Activity: Give back exactly the lines from the one that holds "white bowling pin: 1 -> 3" through the final line of the data; omit the pictures and add nothing.

Task inputs:
──────────────────────────────

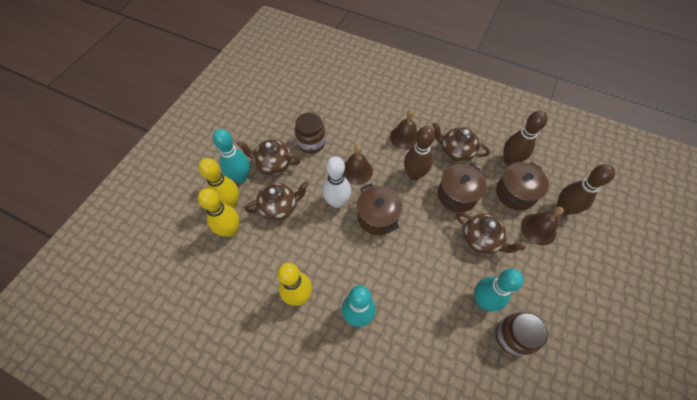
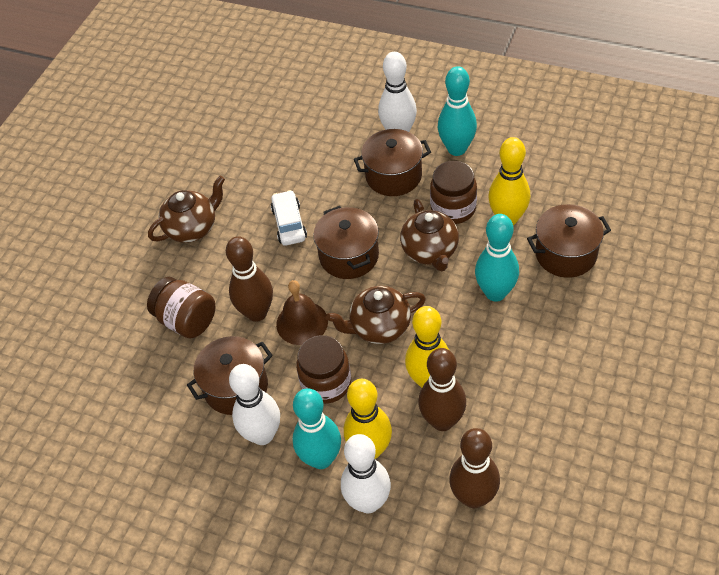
brown bell: 3 -> 1
brown jar: 2 -> 3
brown pot: 3 -> 4
brown teapot: 4 -> 3
white bowling pin: 1 -> 3
white car: 0 -> 1

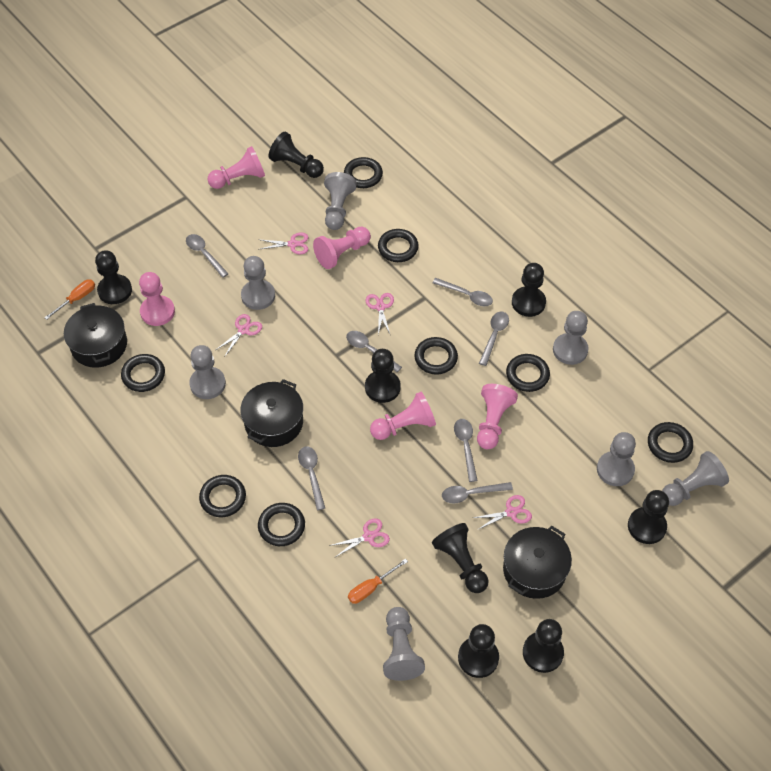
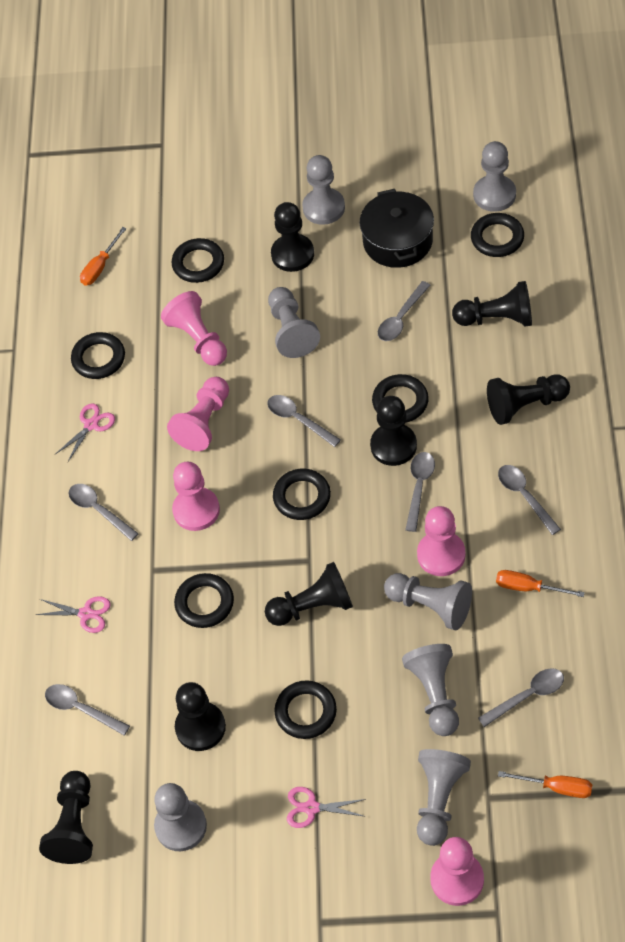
black pawn: 8 -> 7
black pot: 3 -> 1
black ring: 8 -> 7
orange screwdriver: 2 -> 3
pink scissors: 5 -> 3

──────────────────────────────

Problem solution:
white bowling pin: 1 -> 3
white car: 0 -> 1

black pawn: 8 -> 7
black pot: 3 -> 1
black ring: 8 -> 7
orange screwdriver: 2 -> 3
pink scissors: 5 -> 3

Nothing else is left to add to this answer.